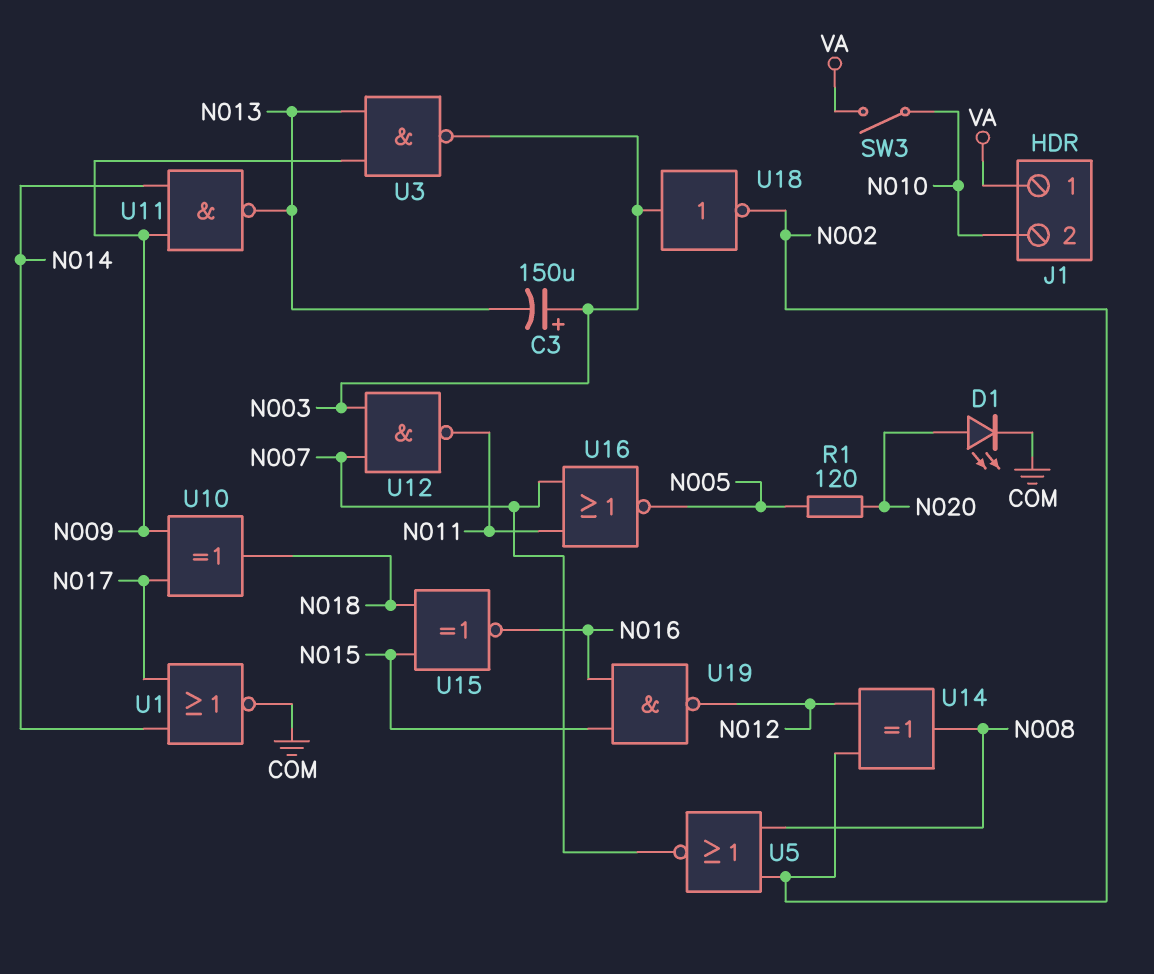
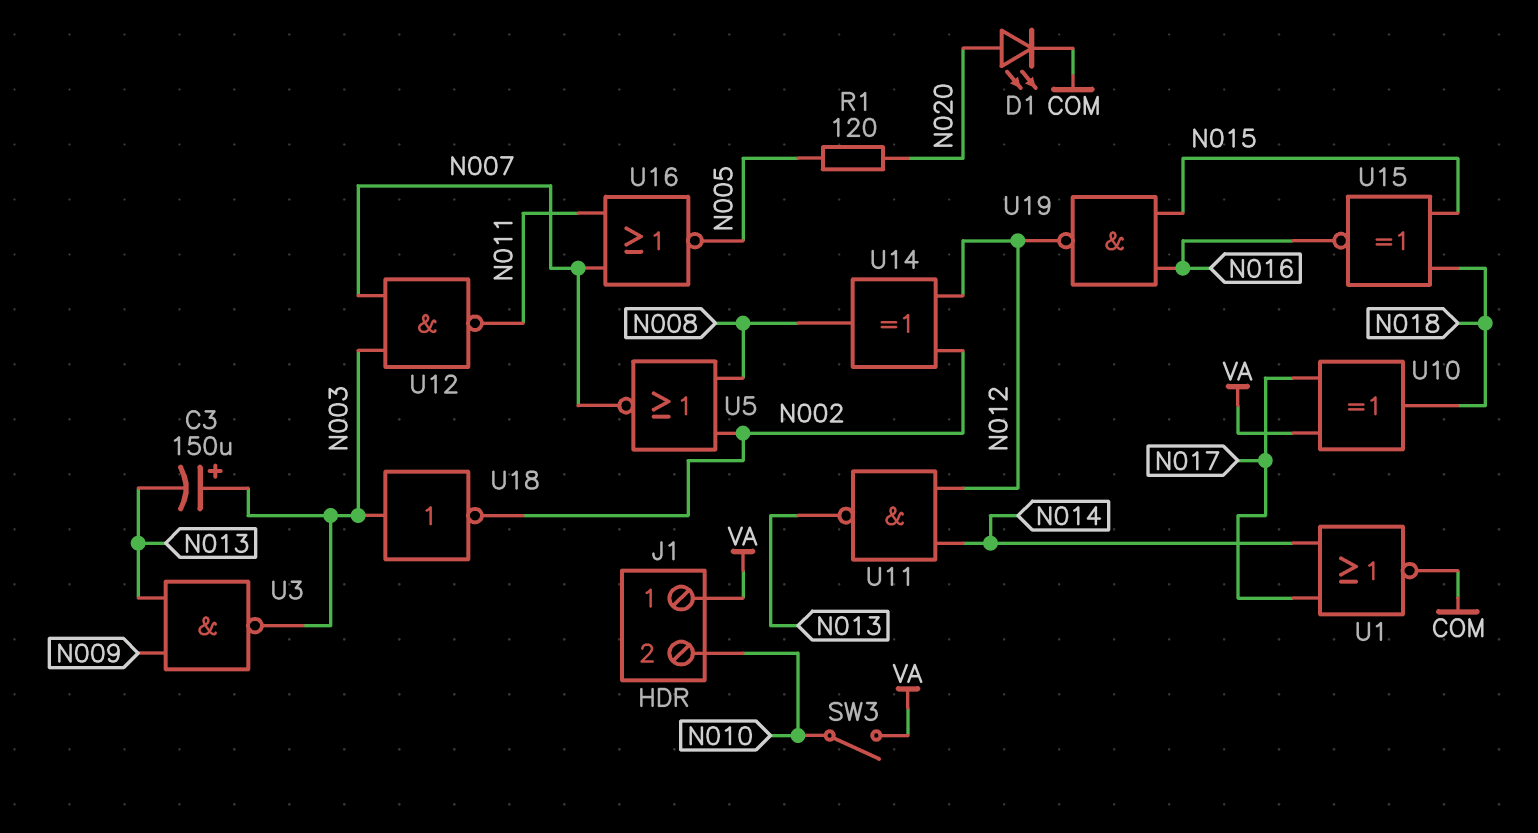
U10: XOR (in N009, in N017, out N018) -> XOR (in N017, in VA, out N018)
U11: NAND (in N009, in N014, out N013) -> NAND (in N012, in N014, out N013)

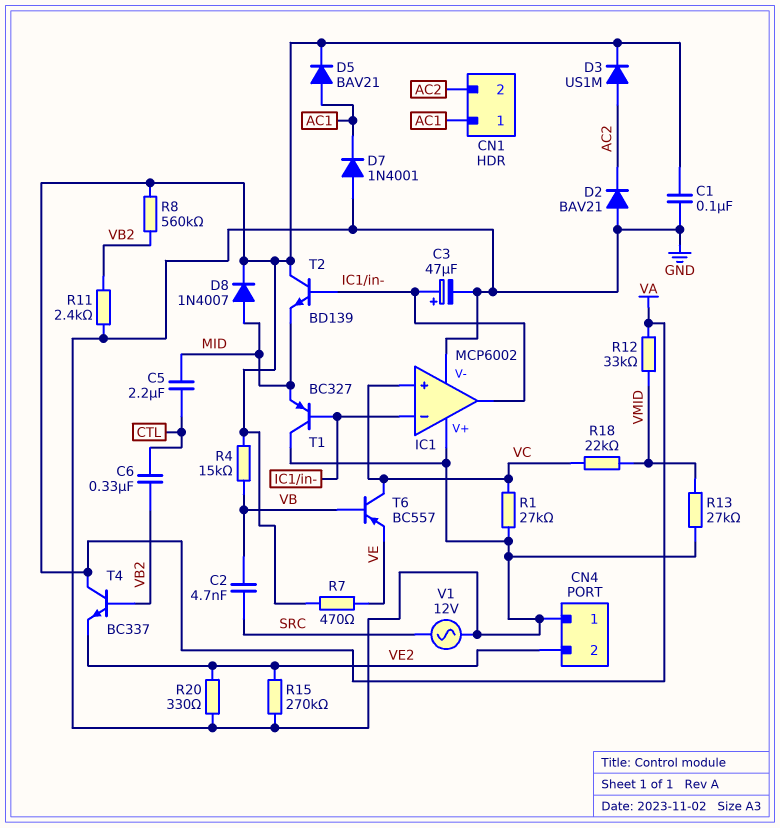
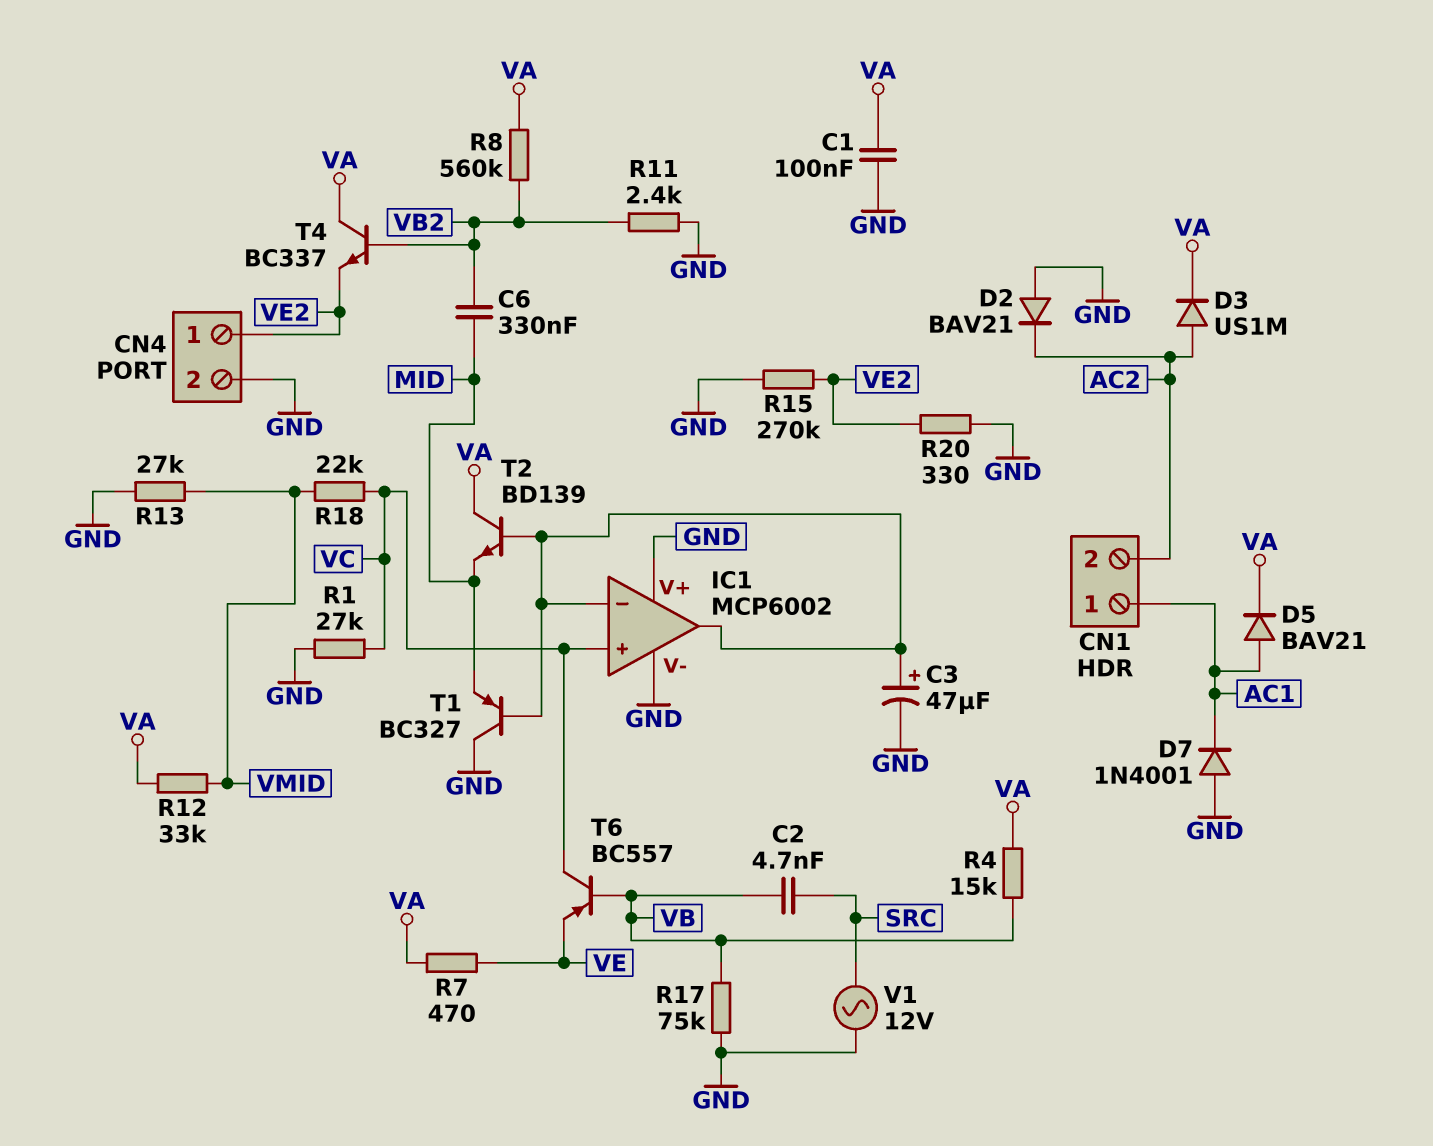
C5: 2.2uF (CTL, MID) -> none
C6: 330nF (CTL, VB2) -> 330nF (MID, VB2)
CN4 pin 1: GND -> VE2
CN4 pin 2: VE2 -> GND
D8: diode 1N4007 (A MID, K VA) -> none
R17: none -> 75k (GND, VB)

━━━━━━

__WHAT IS EXPECTED__
Extract exactly the lines between the line containing "C5: 2.2uF (CTL, MID) -> none" and the end of the data, including both.

__RESPONSE AREA__
C5: 2.2uF (CTL, MID) -> none
C6: 330nF (CTL, VB2) -> 330nF (MID, VB2)
CN4 pin 1: GND -> VE2
CN4 pin 2: VE2 -> GND
D8: diode 1N4007 (A MID, K VA) -> none
R17: none -> 75k (GND, VB)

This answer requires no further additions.